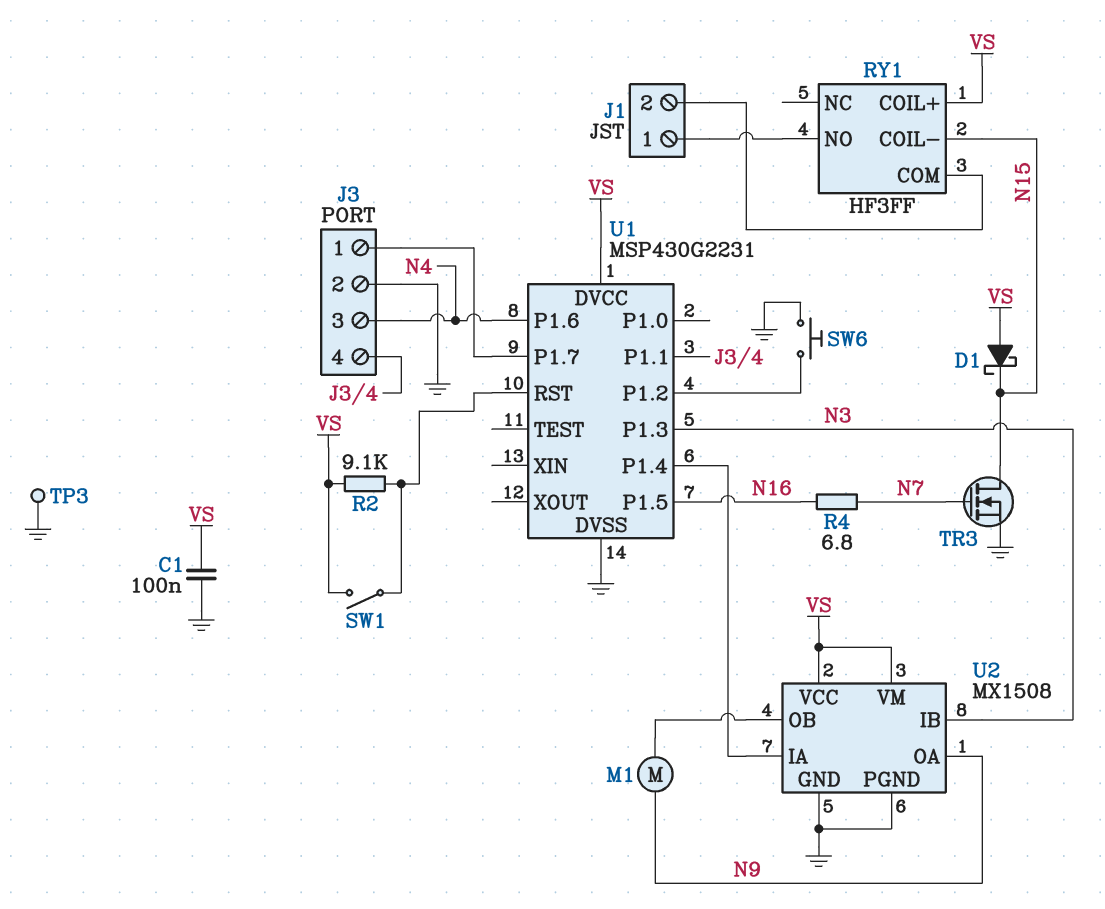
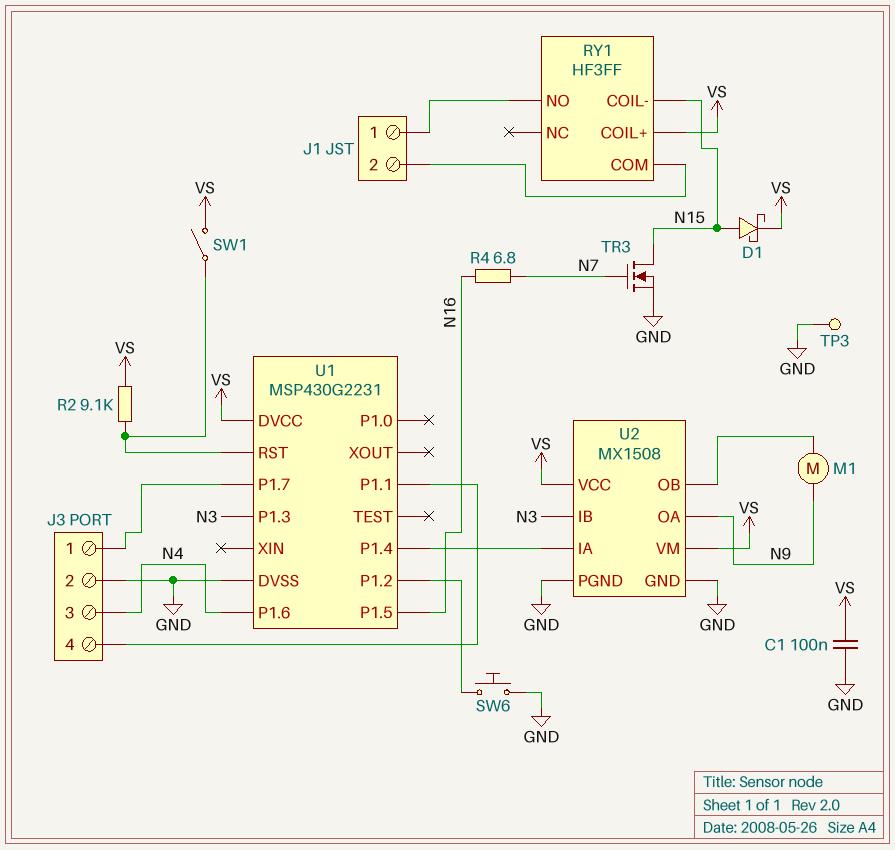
D1: schottky (A VS, K N15) -> schottky (A N15, K VS)

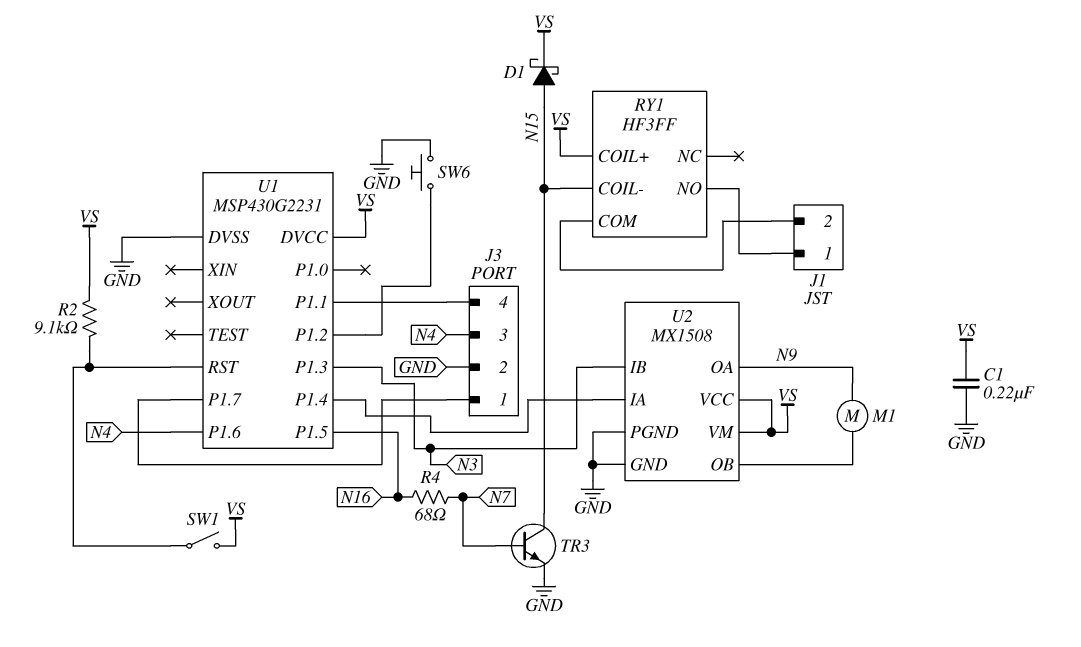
C1: 100nF (GND, VS) -> 220nF (GND, VS)
R4: 6.8 (N7, N16) -> 68 (N7, N16)
TP3: test point (GND) -> none
TR3: NMOS (G N7, D N15, S GND) -> NPN (B N7, C N15, E GND)

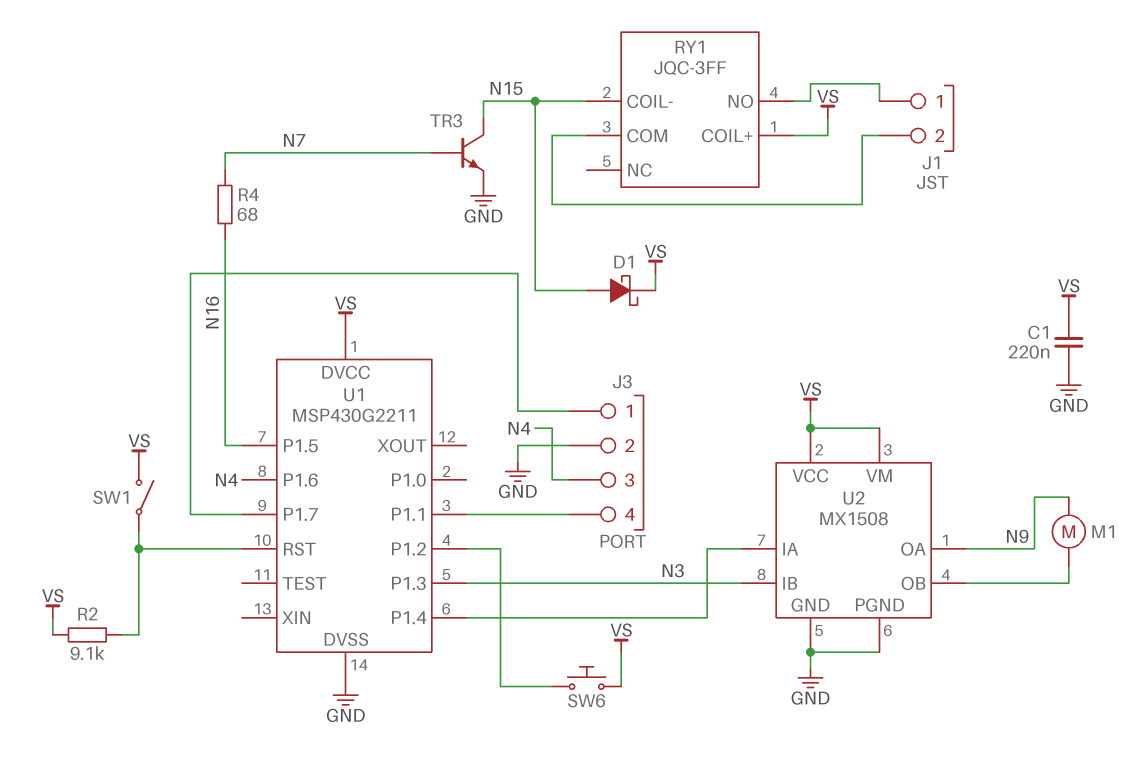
RY1: HF3FF -> JQC-3FF
SW6: button (GND, U1/P1.2) -> button (U1/P1.2, VS)
U1: MSP430G2231 -> MSP430G2211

= = = = =

Work to complete:
In your copy, include no pictures, but reproduce all records exactly.

Written response:
D1: schottky (A VS, K N15) -> schottky (A N15, K VS)

C1: 100nF (GND, VS) -> 220nF (GND, VS)
R4: 6.8 (N7, N16) -> 68 (N7, N16)
TP3: test point (GND) -> none
TR3: NMOS (G N7, D N15, S GND) -> NPN (B N7, C N15, E GND)

RY1: HF3FF -> JQC-3FF
SW6: button (GND, U1/P1.2) -> button (U1/P1.2, VS)
U1: MSP430G2231 -> MSP430G2211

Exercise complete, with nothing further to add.